[Opening Provided data section]
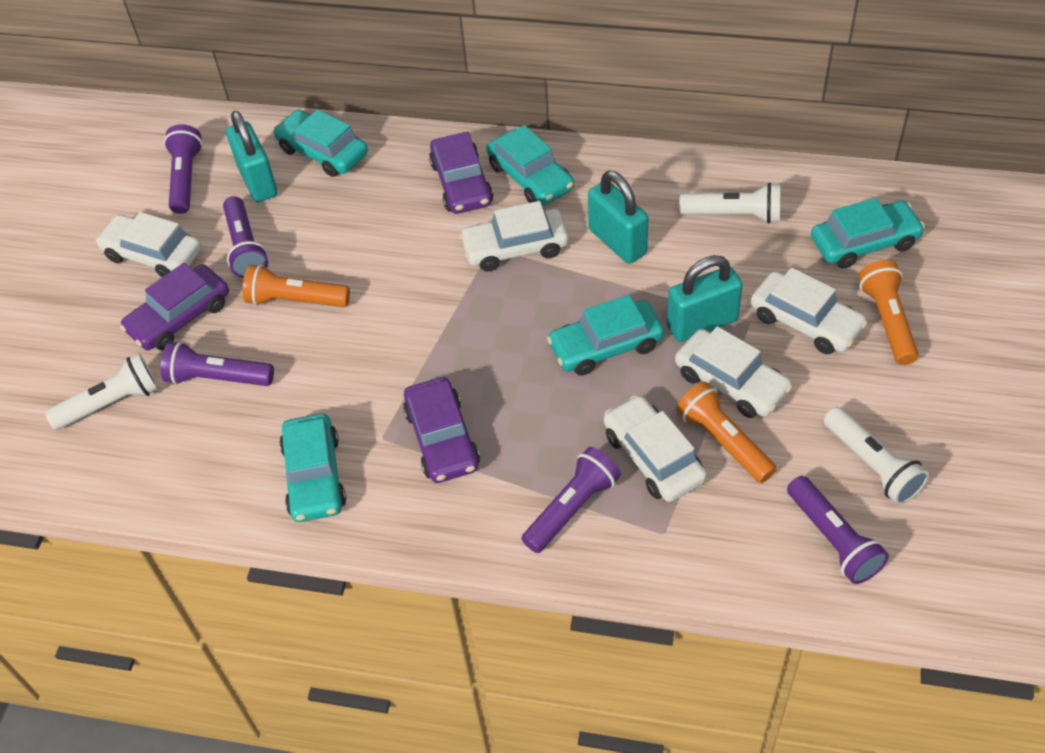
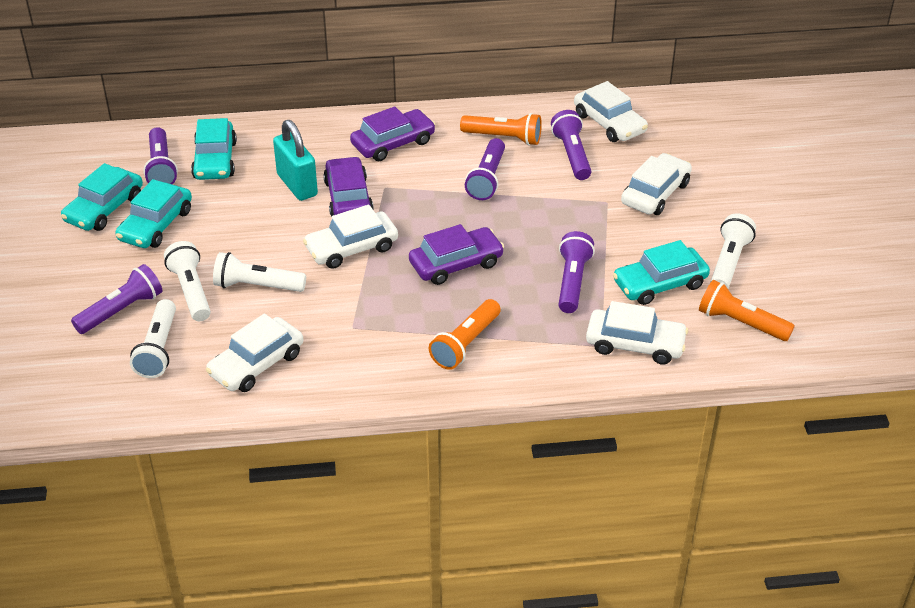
turquoise car: 5 -> 4
turquoise padlock: 3 -> 1
white flashlight: 3 -> 4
[Closing Provided data section]
▶ [What is expected] In your copy, the listing above should appear word for word, with no images.

▶ [Your response]
turquoise car: 5 -> 4
turquoise padlock: 3 -> 1
white flashlight: 3 -> 4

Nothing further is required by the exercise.